** TASK TO COMPLETE **
Provide the count of lines below that include the word "lime", without any accompanying remarks.

[Start of Attachment]

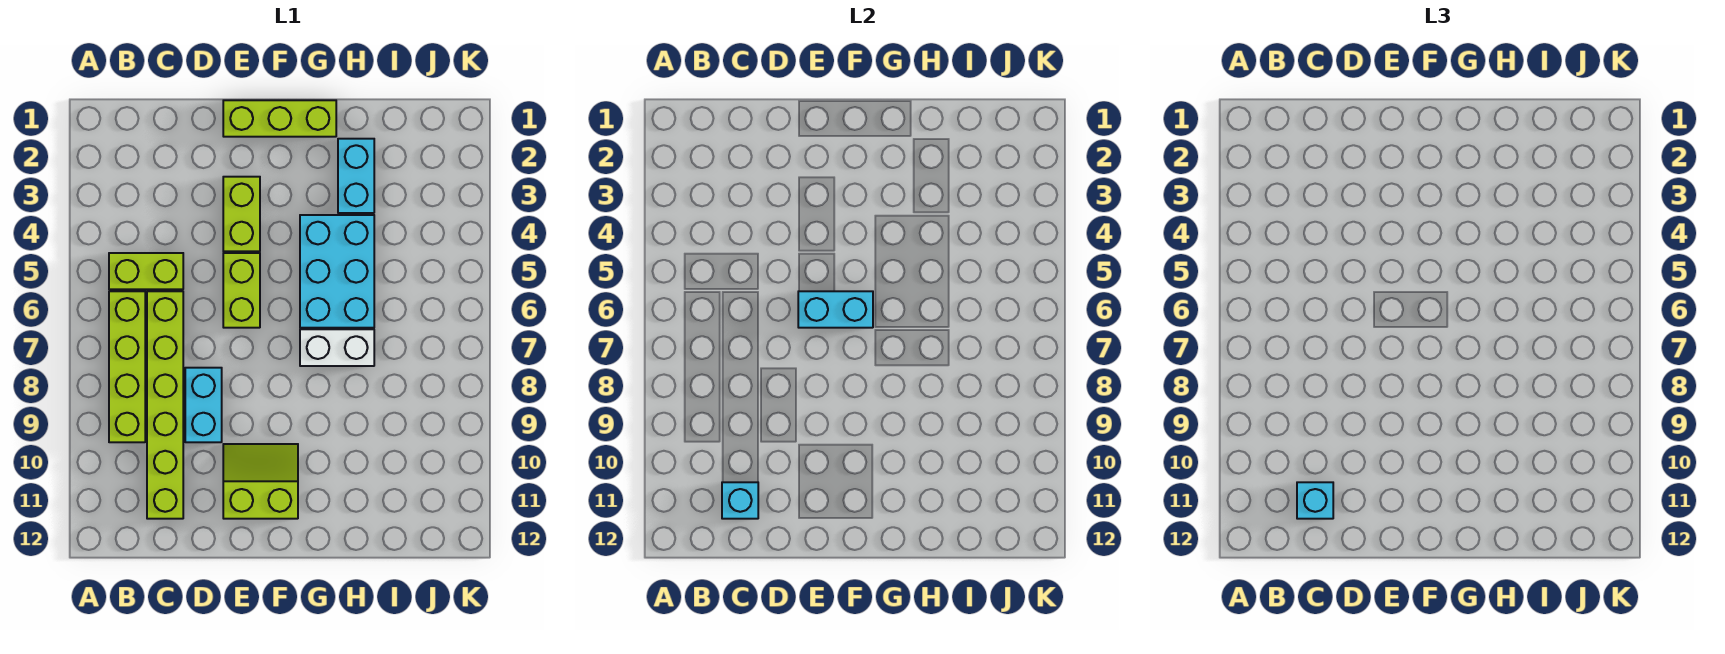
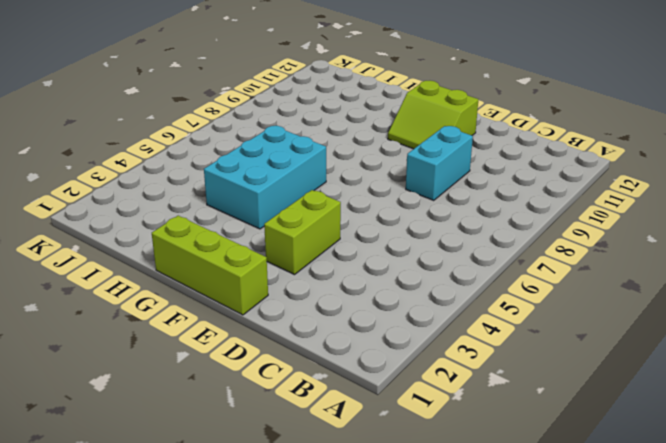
none -> lime brick B5:C5 level 1
none -> lime brick B6:B9 level 1
none -> lime brick C6:C11 level 1

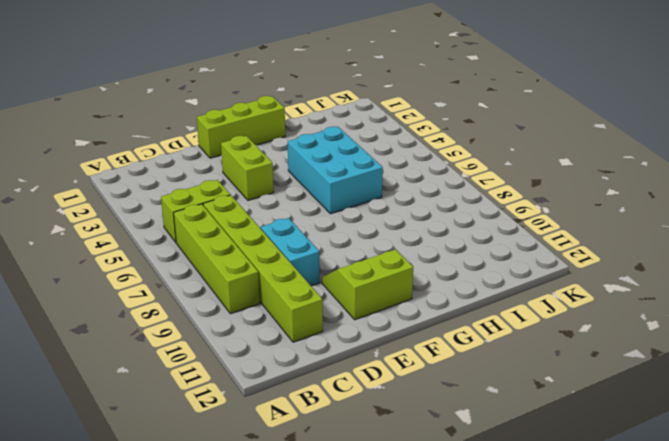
none -> lime brick E5:E6 level 1
none -> white brick G7:H7 level 1
none -> cyan brick H2:H3 level 1

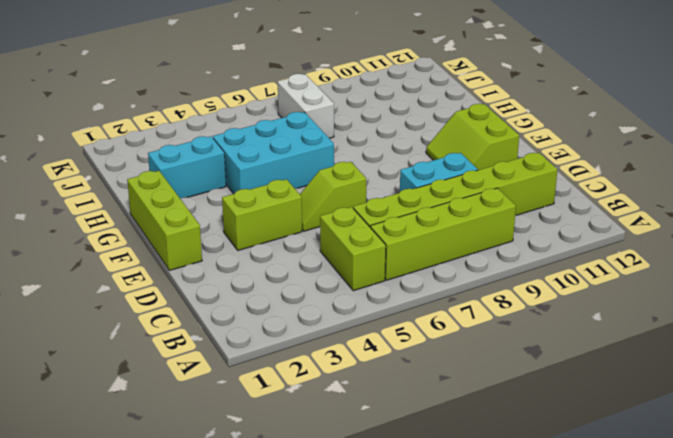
lime slope E5:E6 level 1 top 6 -> lime brick E5:E6 level 1
white brick I7:J7 level 1 -> white brick G7:H7 level 1
none -> cyan brick C11 level 2
none -> cyan brick E6:F6 level 2
none -> cyan brick C11 level 3

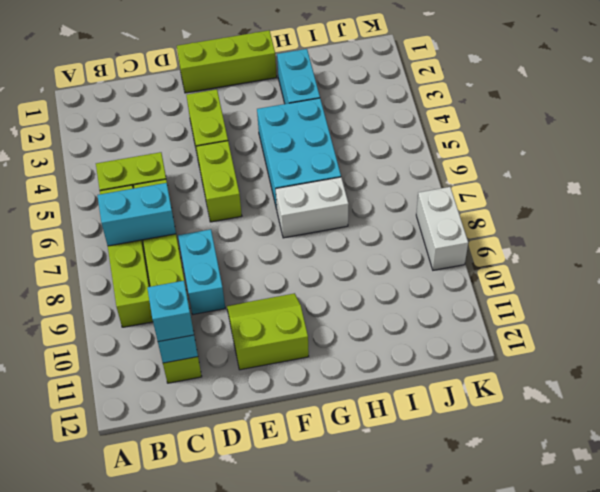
cyan brick B7:C7 level 2 -> cyan brick E6:F6 level 2
white brick K8:K9 level 1 -> none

[End of Attachment]

** TASK RESULT **
5